>> BEGIN
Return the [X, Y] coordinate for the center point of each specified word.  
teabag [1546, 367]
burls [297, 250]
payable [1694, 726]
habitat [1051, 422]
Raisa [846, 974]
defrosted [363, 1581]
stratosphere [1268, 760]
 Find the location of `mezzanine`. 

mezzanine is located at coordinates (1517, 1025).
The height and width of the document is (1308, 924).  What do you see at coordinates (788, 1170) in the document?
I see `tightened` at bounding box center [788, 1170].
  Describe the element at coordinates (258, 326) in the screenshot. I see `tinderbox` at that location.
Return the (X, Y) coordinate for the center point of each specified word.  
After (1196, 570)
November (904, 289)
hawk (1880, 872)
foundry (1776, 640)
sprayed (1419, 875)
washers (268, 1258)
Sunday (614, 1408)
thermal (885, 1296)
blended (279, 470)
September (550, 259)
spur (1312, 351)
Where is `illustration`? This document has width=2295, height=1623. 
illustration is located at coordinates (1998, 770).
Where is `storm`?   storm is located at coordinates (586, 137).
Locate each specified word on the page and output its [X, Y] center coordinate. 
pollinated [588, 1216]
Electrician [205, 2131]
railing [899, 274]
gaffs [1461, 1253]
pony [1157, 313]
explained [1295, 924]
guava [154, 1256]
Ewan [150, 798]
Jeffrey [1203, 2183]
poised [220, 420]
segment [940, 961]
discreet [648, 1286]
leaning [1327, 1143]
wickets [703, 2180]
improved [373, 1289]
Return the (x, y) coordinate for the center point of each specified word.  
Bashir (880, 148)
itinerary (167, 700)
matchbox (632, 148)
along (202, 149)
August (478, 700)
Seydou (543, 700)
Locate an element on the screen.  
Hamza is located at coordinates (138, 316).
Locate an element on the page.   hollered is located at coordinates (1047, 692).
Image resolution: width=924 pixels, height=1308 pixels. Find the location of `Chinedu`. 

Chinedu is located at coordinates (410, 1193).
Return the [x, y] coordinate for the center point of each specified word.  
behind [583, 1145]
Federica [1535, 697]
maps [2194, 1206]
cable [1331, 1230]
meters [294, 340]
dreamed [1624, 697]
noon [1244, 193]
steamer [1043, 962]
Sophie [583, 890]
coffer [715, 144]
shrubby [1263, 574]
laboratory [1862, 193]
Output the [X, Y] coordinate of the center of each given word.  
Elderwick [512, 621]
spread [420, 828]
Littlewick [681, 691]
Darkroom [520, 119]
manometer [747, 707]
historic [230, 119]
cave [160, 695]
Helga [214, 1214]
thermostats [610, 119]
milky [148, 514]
>> END
◆ **Objective**
Copy out the entries above word for word, beginning at the line containing "segment [940, 961]" and ending with the line containing "Seydou (543, 700)", both lines included.

◆ **Full response**
segment [940, 961]
discreet [648, 1286]
leaning [1327, 1143]
wickets [703, 2180]
improved [373, 1289]
Return the (x, y) coordinate for the center point of each specified word.  
Bashir (880, 148)
itinerary (167, 700)
matchbox (632, 148)
along (202, 149)
August (478, 700)
Seydou (543, 700)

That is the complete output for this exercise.